____ RAW DATA

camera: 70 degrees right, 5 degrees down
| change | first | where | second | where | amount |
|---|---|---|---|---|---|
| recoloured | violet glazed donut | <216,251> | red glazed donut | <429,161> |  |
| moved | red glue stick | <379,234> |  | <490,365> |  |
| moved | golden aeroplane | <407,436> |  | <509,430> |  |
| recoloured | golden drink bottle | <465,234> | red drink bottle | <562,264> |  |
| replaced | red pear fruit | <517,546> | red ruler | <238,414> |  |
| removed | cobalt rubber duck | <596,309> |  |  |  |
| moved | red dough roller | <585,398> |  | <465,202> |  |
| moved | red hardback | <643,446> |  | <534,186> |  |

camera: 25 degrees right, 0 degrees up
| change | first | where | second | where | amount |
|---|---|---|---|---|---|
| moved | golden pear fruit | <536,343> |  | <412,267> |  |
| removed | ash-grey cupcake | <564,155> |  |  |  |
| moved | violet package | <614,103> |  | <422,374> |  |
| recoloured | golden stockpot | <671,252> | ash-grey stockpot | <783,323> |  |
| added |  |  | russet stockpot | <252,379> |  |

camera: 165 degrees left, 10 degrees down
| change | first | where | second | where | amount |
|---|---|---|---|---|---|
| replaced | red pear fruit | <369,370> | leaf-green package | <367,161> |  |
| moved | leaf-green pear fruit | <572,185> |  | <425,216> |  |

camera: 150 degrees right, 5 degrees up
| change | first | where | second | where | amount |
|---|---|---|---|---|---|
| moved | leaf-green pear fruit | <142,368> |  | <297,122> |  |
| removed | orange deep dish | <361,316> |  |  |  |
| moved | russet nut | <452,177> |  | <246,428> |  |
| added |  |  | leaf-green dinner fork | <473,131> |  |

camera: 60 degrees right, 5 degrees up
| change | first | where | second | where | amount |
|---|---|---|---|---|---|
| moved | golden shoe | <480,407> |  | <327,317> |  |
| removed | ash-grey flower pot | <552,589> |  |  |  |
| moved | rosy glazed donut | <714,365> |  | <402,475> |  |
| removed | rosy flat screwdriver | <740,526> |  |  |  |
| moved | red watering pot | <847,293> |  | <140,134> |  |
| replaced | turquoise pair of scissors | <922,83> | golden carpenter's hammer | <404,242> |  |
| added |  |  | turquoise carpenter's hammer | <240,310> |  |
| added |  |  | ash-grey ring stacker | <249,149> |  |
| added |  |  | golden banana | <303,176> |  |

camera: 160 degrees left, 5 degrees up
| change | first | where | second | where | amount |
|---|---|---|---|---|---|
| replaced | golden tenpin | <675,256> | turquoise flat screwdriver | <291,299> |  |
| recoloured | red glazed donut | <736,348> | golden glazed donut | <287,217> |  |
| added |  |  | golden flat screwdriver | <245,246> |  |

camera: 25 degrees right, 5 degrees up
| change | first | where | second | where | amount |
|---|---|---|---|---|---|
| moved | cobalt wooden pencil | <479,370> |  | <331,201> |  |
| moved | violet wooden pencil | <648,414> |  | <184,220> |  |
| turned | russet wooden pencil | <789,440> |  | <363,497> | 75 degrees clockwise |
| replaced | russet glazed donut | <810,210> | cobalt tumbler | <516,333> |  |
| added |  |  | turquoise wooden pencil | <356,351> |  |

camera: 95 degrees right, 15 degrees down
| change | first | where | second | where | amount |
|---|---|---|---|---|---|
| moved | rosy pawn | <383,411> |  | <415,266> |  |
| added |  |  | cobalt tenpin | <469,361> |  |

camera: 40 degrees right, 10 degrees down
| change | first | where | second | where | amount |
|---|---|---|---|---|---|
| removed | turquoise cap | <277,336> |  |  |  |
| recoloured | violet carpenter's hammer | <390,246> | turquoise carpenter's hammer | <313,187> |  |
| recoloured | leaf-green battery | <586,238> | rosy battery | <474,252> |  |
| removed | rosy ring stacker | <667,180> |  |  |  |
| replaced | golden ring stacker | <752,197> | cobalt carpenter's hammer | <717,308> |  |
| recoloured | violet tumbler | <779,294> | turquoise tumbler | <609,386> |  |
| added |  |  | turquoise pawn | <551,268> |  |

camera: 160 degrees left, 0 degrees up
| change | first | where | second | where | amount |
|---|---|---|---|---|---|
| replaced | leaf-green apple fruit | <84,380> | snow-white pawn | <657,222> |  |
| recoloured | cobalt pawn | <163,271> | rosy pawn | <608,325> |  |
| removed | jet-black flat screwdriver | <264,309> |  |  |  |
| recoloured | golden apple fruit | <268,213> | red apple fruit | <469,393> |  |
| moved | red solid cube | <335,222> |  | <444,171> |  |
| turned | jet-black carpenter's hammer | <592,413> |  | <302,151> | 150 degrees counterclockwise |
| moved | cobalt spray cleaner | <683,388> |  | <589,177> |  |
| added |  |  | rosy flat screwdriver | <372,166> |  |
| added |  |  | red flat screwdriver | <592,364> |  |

________

* _EXERCISE OBJECTIVE_
Copy out all of the records, keeping every line identical.

* _WRITTEN RESPONSE_
camera: 70 degrees right, 5 degrees down
| change | first | where | second | where | amount |
|---|---|---|---|---|---|
| recoloured | violet glazed donut | <216,251> | red glazed donut | <429,161> |  |
| moved | red glue stick | <379,234> |  | <490,365> |  |
| moved | golden aeroplane | <407,436> |  | <509,430> |  |
| recoloured | golden drink bottle | <465,234> | red drink bottle | <562,264> |  |
| replaced | red pear fruit | <517,546> | red ruler | <238,414> |  |
| removed | cobalt rubber duck | <596,309> |  |  |  |
| moved | red dough roller | <585,398> |  | <465,202> |  |
| moved | red hardback | <643,446> |  | <534,186> |  |

camera: 25 degrees right, 0 degrees up
| change | first | where | second | where | amount |
|---|---|---|---|---|---|
| moved | golden pear fruit | <536,343> |  | <412,267> |  |
| removed | ash-grey cupcake | <564,155> |  |  |  |
| moved | violet package | <614,103> |  | <422,374> |  |
| recoloured | golden stockpot | <671,252> | ash-grey stockpot | <783,323> |  |
| added |  |  | russet stockpot | <252,379> |  |

camera: 165 degrees left, 10 degrees down
| change | first | where | second | where | amount |
|---|---|---|---|---|---|
| replaced | red pear fruit | <369,370> | leaf-green package | <367,161> |  |
| moved | leaf-green pear fruit | <572,185> |  | <425,216> |  |

camera: 150 degrees right, 5 degrees up
| change | first | where | second | where | amount |
|---|---|---|---|---|---|
| moved | leaf-green pear fruit | <142,368> |  | <297,122> |  |
| removed | orange deep dish | <361,316> |  |  |  |
| moved | russet nut | <452,177> |  | <246,428> |  |
| added |  |  | leaf-green dinner fork | <473,131> |  |

camera: 60 degrees right, 5 degrees up
| change | first | where | second | where | amount |
|---|---|---|---|---|---|
| moved | golden shoe | <480,407> |  | <327,317> |  |
| removed | ash-grey flower pot | <552,589> |  |  |  |
| moved | rosy glazed donut | <714,365> |  | <402,475> |  |
| removed | rosy flat screwdriver | <740,526> |  |  |  |
| moved | red watering pot | <847,293> |  | <140,134> |  |
| replaced | turquoise pair of scissors | <922,83> | golden carpenter's hammer | <404,242> |  |
| added |  |  | turquoise carpenter's hammer | <240,310> |  |
| added |  |  | ash-grey ring stacker | <249,149> |  |
| added |  |  | golden banana | <303,176> |  |

camera: 160 degrees left, 5 degrees up
| change | first | where | second | where | amount |
|---|---|---|---|---|---|
| replaced | golden tenpin | <675,256> | turquoise flat screwdriver | <291,299> |  |
| recoloured | red glazed donut | <736,348> | golden glazed donut | <287,217> |  |
| added |  |  | golden flat screwdriver | <245,246> |  |

camera: 25 degrees right, 5 degrees up
| change | first | where | second | where | amount |
|---|---|---|---|---|---|
| moved | cobalt wooden pencil | <479,370> |  | <331,201> |  |
| moved | violet wooden pencil | <648,414> |  | <184,220> |  |
| turned | russet wooden pencil | <789,440> |  | <363,497> | 75 degrees clockwise |
| replaced | russet glazed donut | <810,210> | cobalt tumbler | <516,333> |  |
| added |  |  | turquoise wooden pencil | <356,351> |  |

camera: 95 degrees right, 15 degrees down
| change | first | where | second | where | amount |
|---|---|---|---|---|---|
| moved | rosy pawn | <383,411> |  | <415,266> |  |
| added |  |  | cobalt tenpin | <469,361> |  |

camera: 40 degrees right, 10 degrees down
| change | first | where | second | where | amount |
|---|---|---|---|---|---|
| removed | turquoise cap | <277,336> |  |  |  |
| recoloured | violet carpenter's hammer | <390,246> | turquoise carpenter's hammer | <313,187> |  |
| recoloured | leaf-green battery | <586,238> | rosy battery | <474,252> |  |
| removed | rosy ring stacker | <667,180> |  |  |  |
| replaced | golden ring stacker | <752,197> | cobalt carpenter's hammer | <717,308> |  |
| recoloured | violet tumbler | <779,294> | turquoise tumbler | <609,386> |  |
| added |  |  | turquoise pawn | <551,268> |  |

camera: 160 degrees left, 0 degrees up
| change | first | where | second | where | amount |
|---|---|---|---|---|---|
| replaced | leaf-green apple fruit | <84,380> | snow-white pawn | <657,222> |  |
| recoloured | cobalt pawn | <163,271> | rosy pawn | <608,325> |  |
| removed | jet-black flat screwdriver | <264,309> |  |  |  |
| recoloured | golden apple fruit | <268,213> | red apple fruit | <469,393> |  |
| moved | red solid cube | <335,222> |  | <444,171> |  |
| turned | jet-black carpenter's hammer | <592,413> |  | <302,151> | 150 degrees counterclockwise |
| moved | cobalt spray cleaner | <683,388> |  | <589,177> |  |
| added |  |  | rosy flat screwdriver | <372,166> |  |
| added |  |  | red flat screwdriver | <592,364> |  |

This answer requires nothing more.